▶ [Your instructions]: Although the entries contain pictures, only their words should be duplicated exactly.

*** Opening Material provided ***

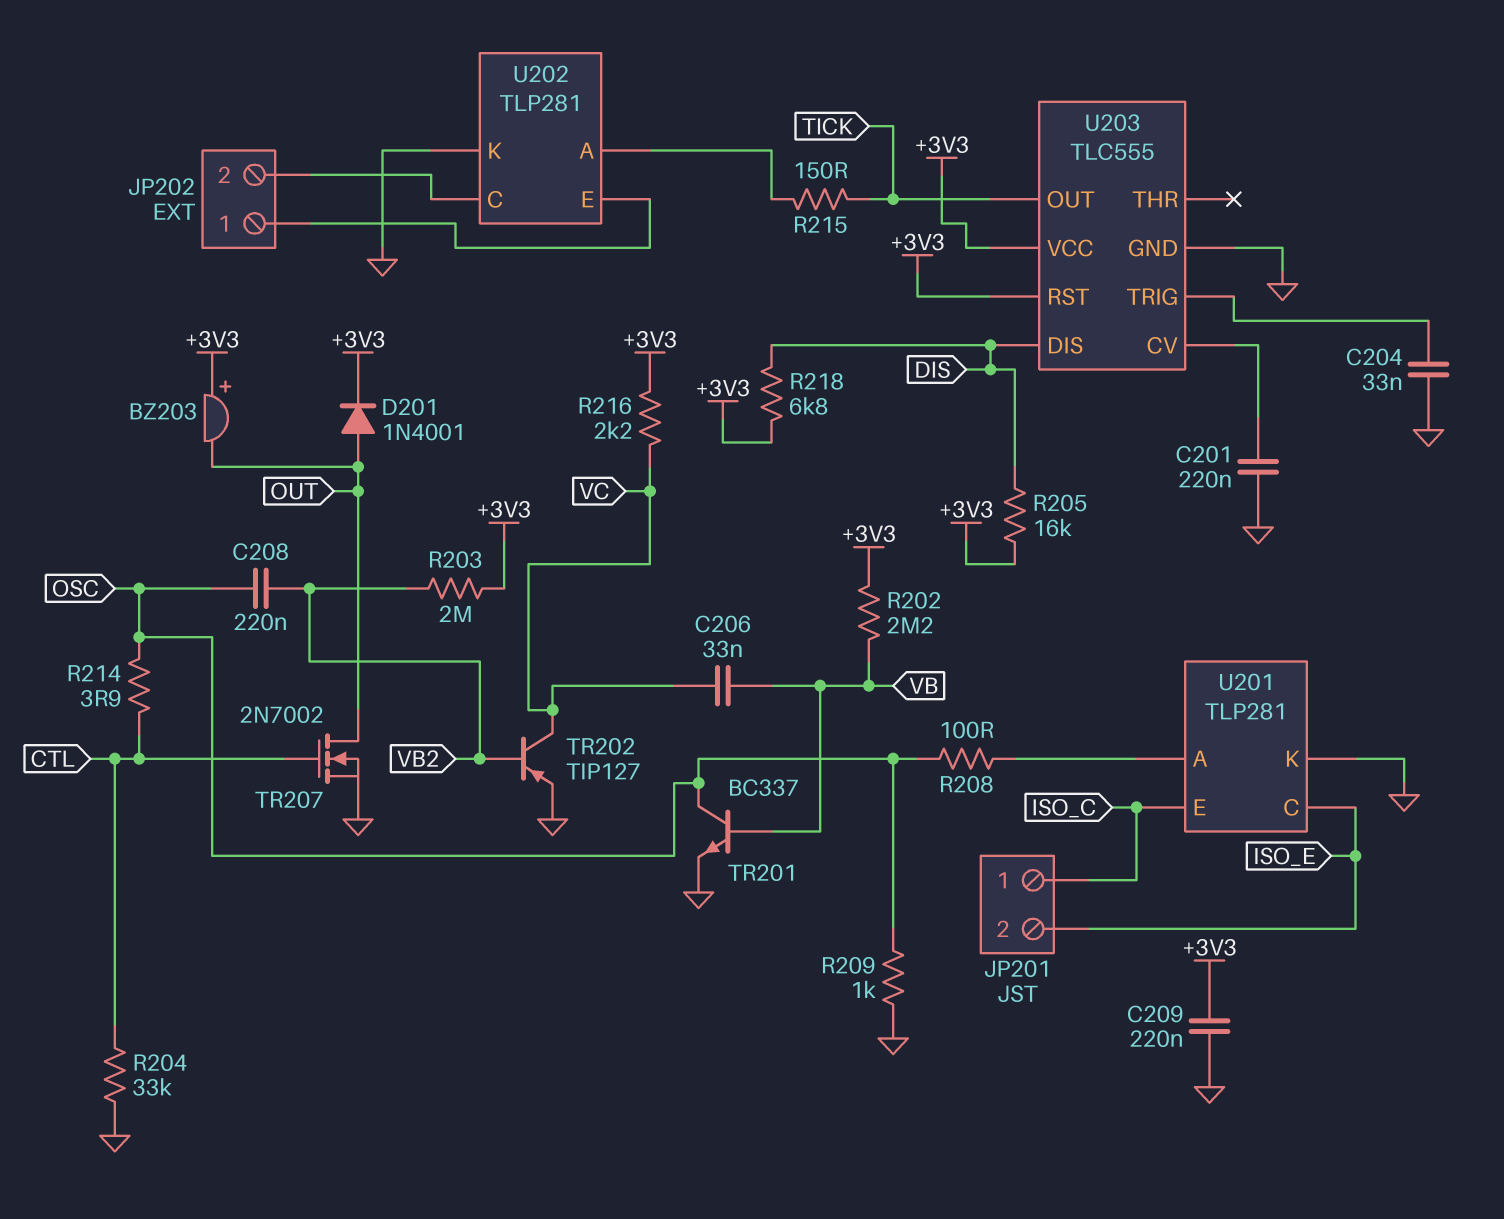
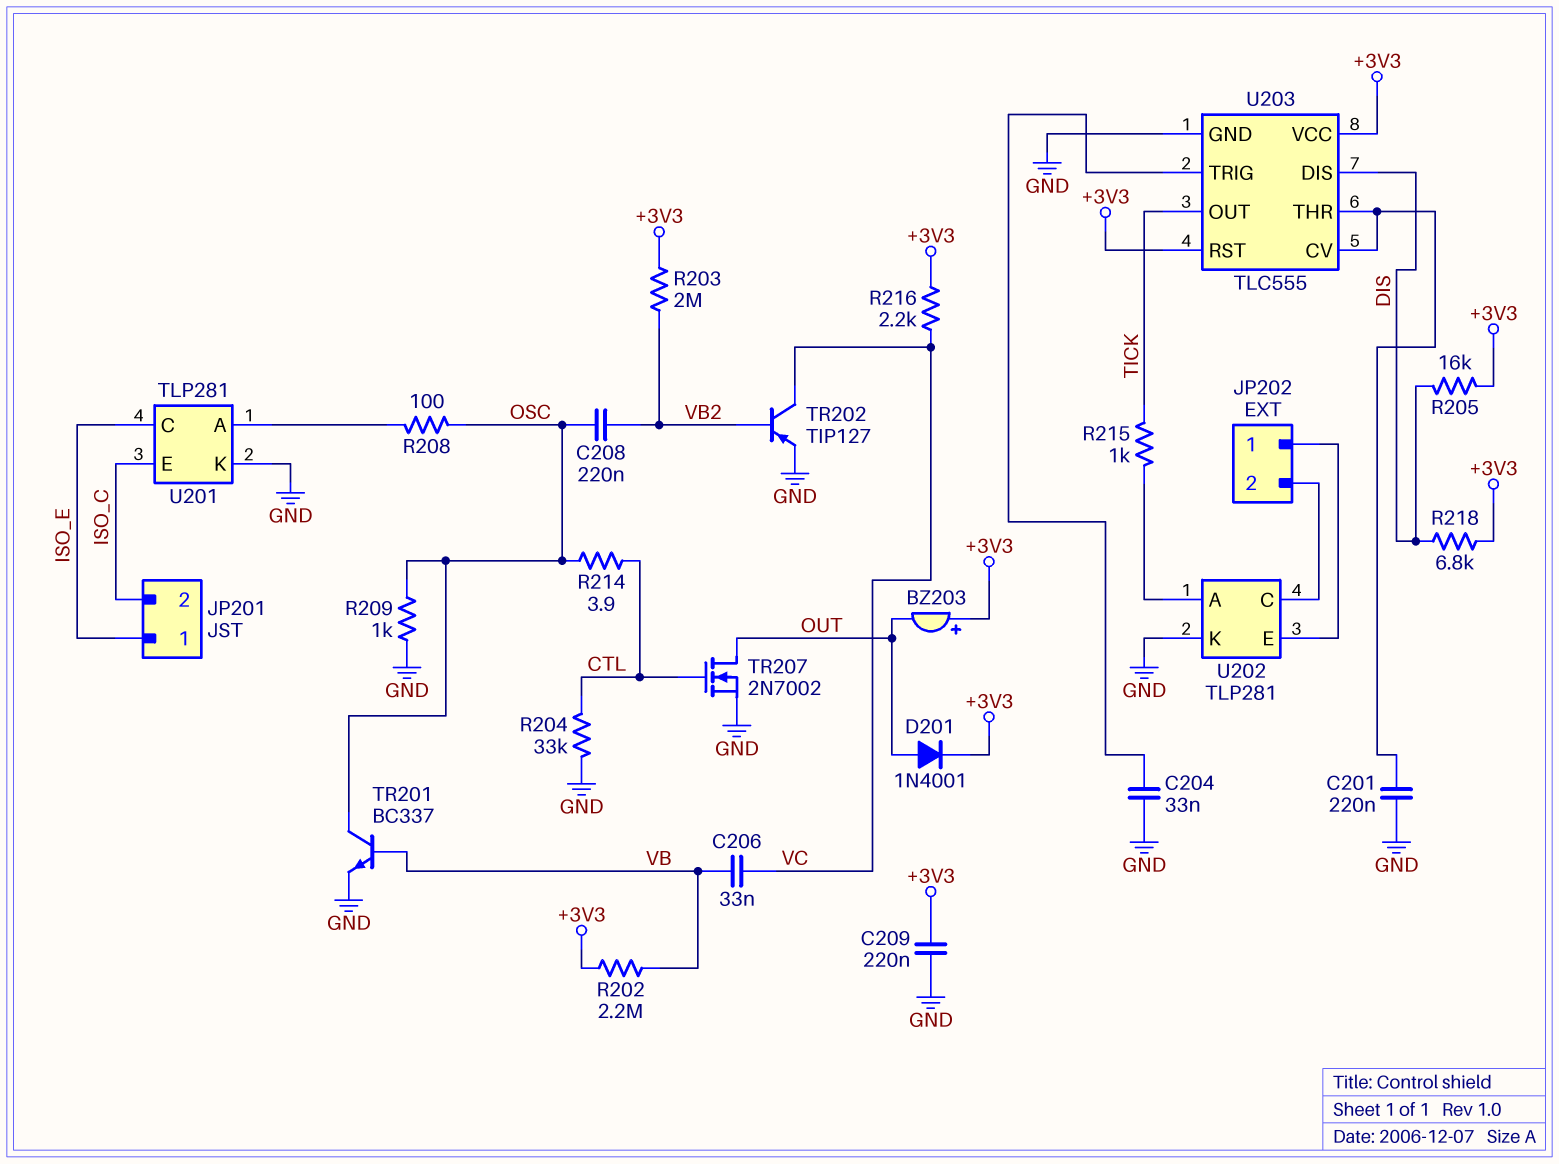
JP201 pin 1: ISO_C -> ISO_E
JP201 pin 2: ISO_E -> ISO_C
R215: 150 (TICK, U202/A) -> 1k (TICK, U202/A)
U203 pin THR: none -> U203/CV

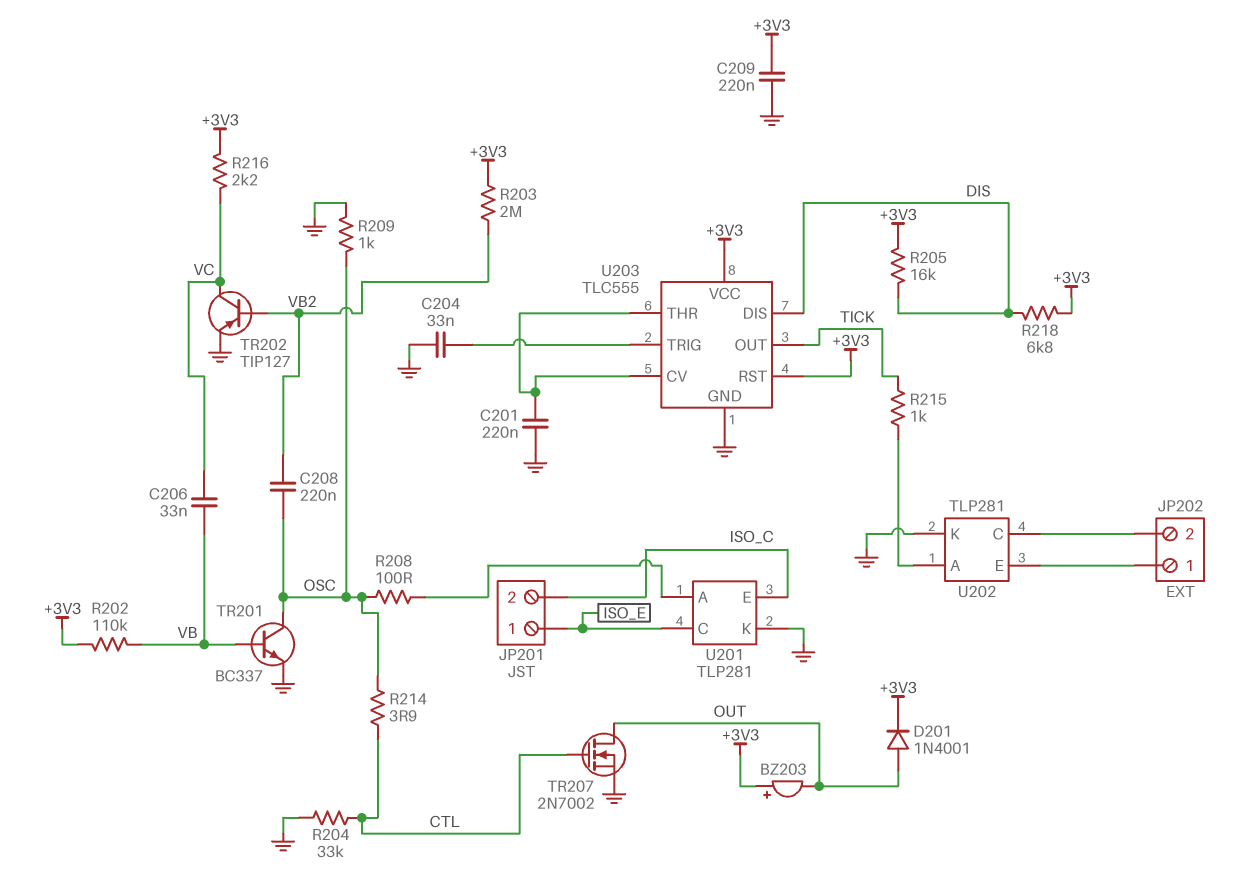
R202: 2.2M (+3V3, VB) -> 110k (+3V3, VB)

*** Closing Material provided ***

▶ [Solution]:
JP201 pin 1: ISO_C -> ISO_E
JP201 pin 2: ISO_E -> ISO_C
R215: 150 (TICK, U202/A) -> 1k (TICK, U202/A)
U203 pin THR: none -> U203/CV

R202: 2.2M (+3V3, VB) -> 110k (+3V3, VB)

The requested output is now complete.